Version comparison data
------------------------------------------------------------------------

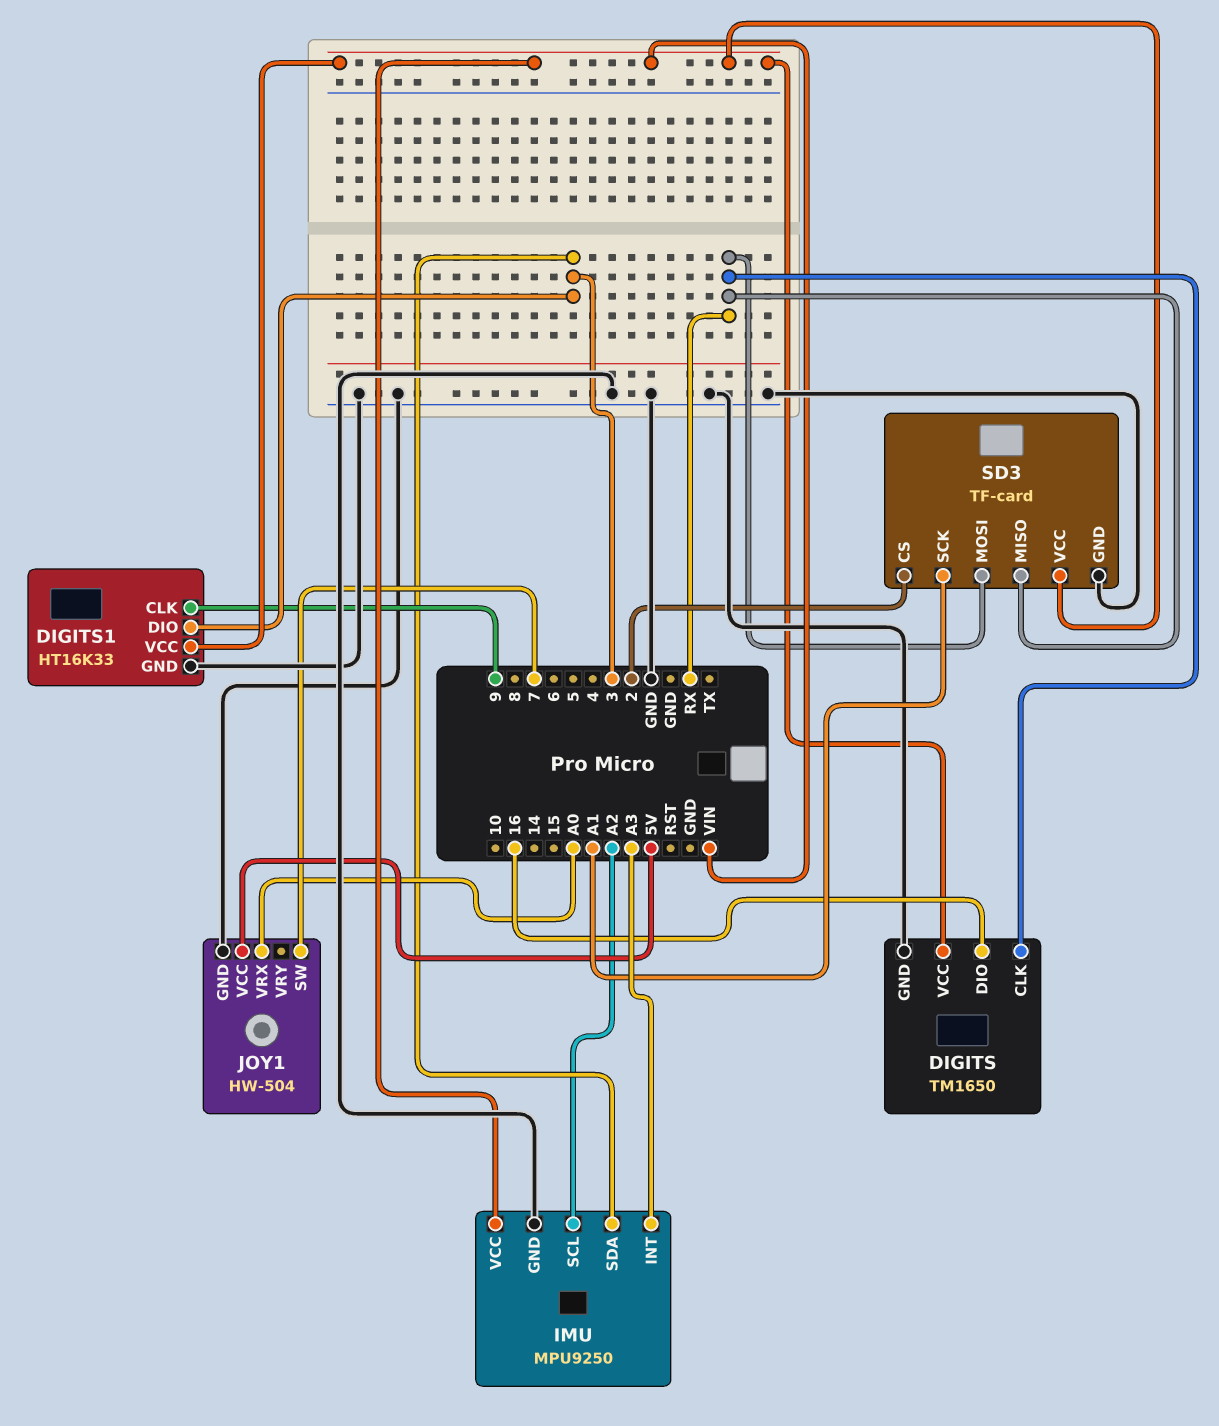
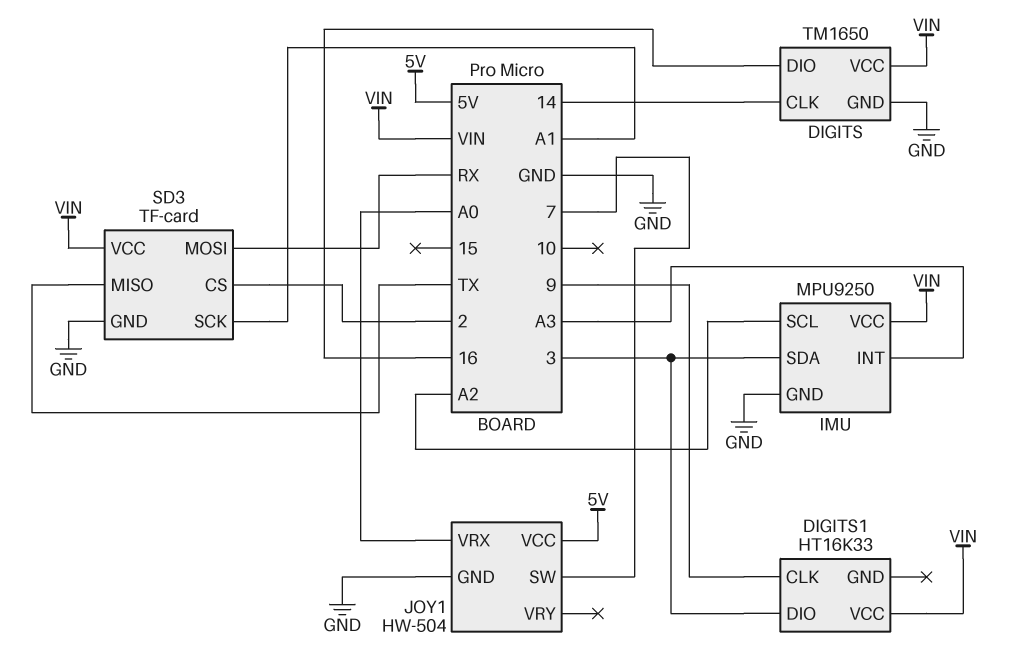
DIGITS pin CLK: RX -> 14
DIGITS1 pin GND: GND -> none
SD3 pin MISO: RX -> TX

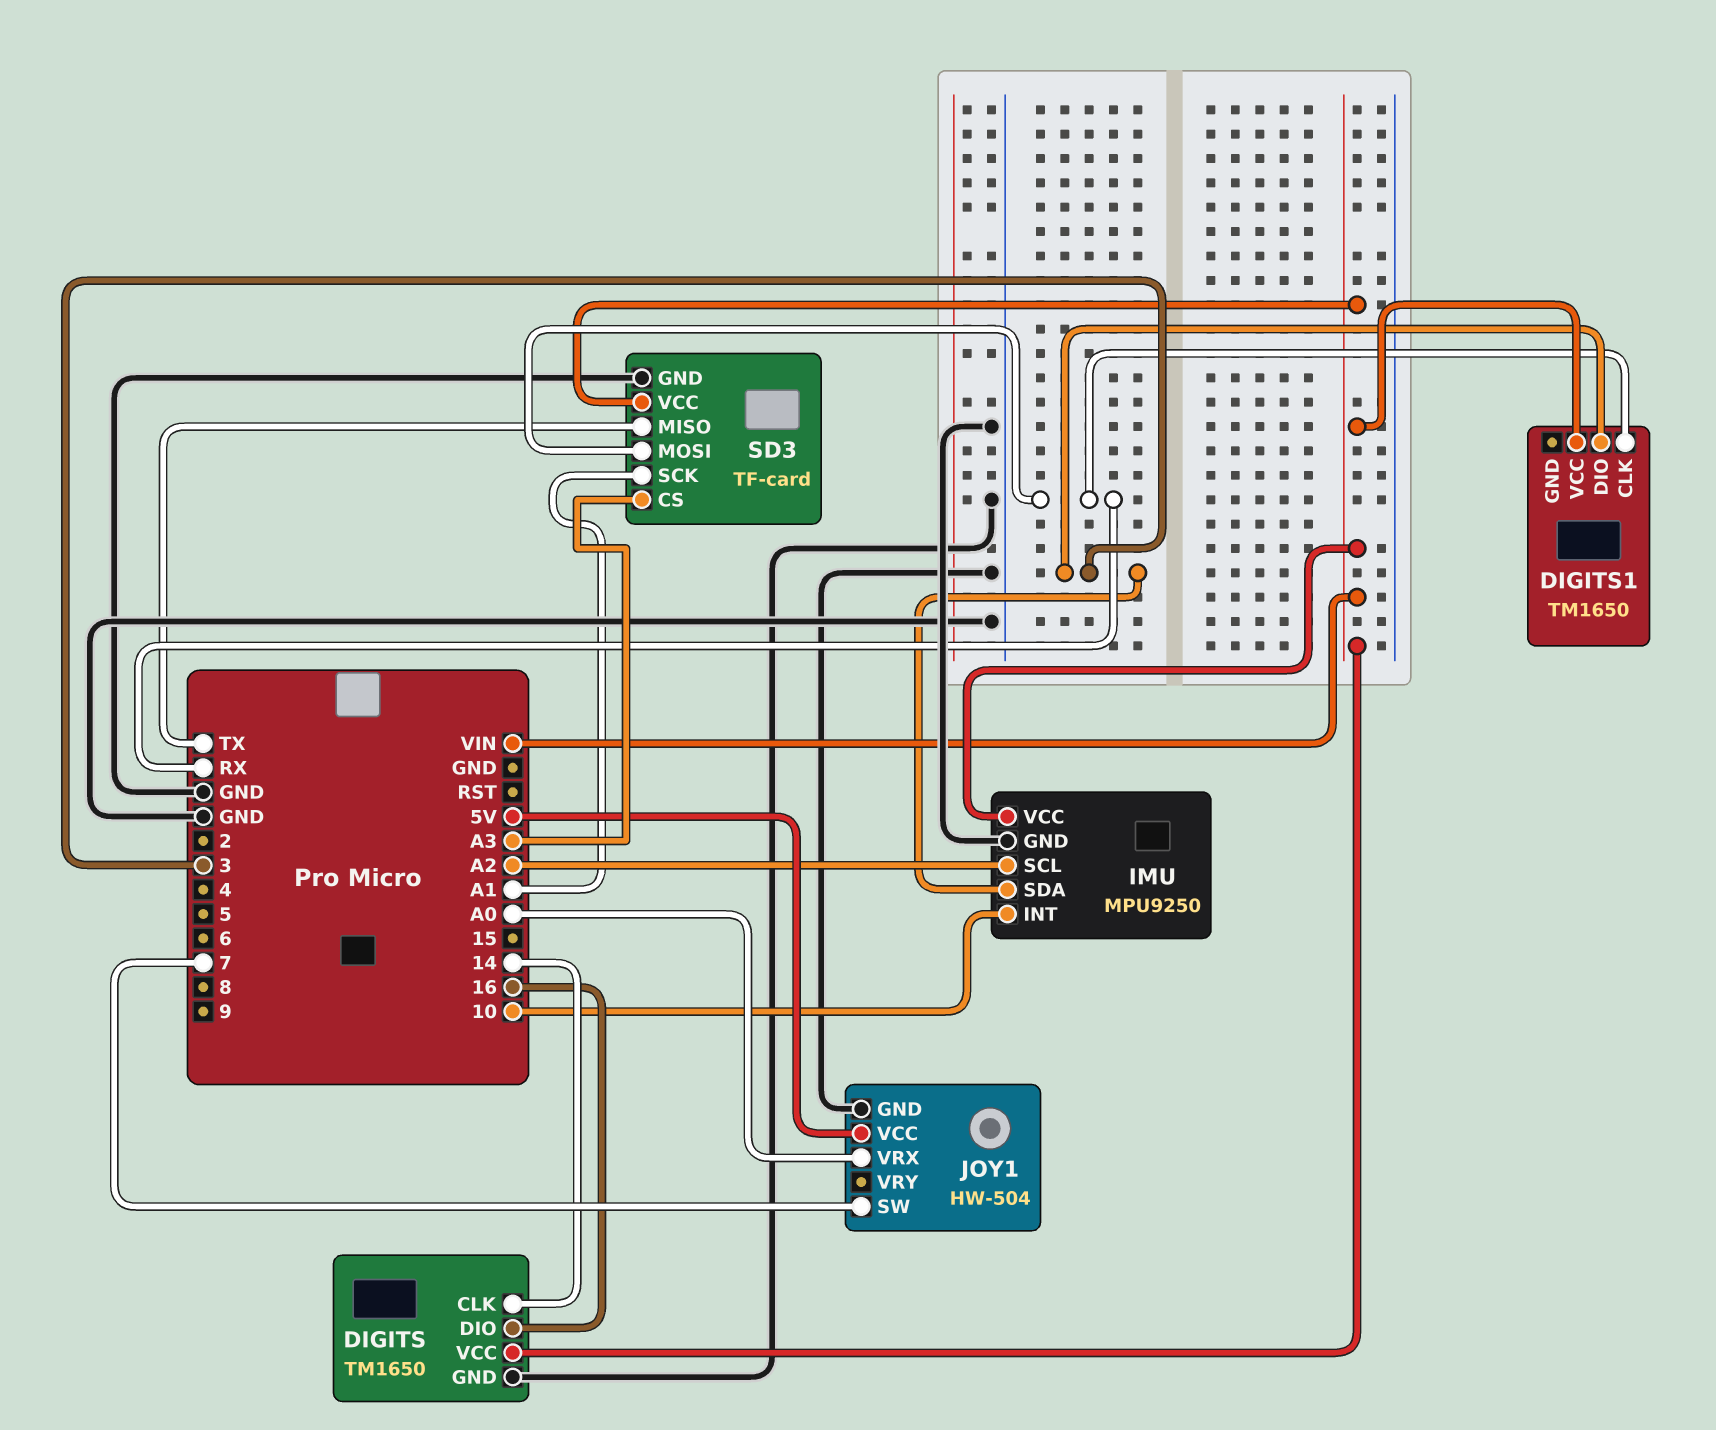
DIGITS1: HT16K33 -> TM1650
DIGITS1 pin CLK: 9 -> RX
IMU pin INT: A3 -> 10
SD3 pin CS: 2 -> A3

------------------------------------------------------------------------

◆ **Work order**:
Word for word, print all of the data; skip the pictures.

◆ **Exercise output**:
DIGITS pin CLK: RX -> 14
DIGITS1 pin GND: GND -> none
SD3 pin MISO: RX -> TX

DIGITS1: HT16K33 -> TM1650
DIGITS1 pin CLK: 9 -> RX
IMU pin INT: A3 -> 10
SD3 pin CS: 2 -> A3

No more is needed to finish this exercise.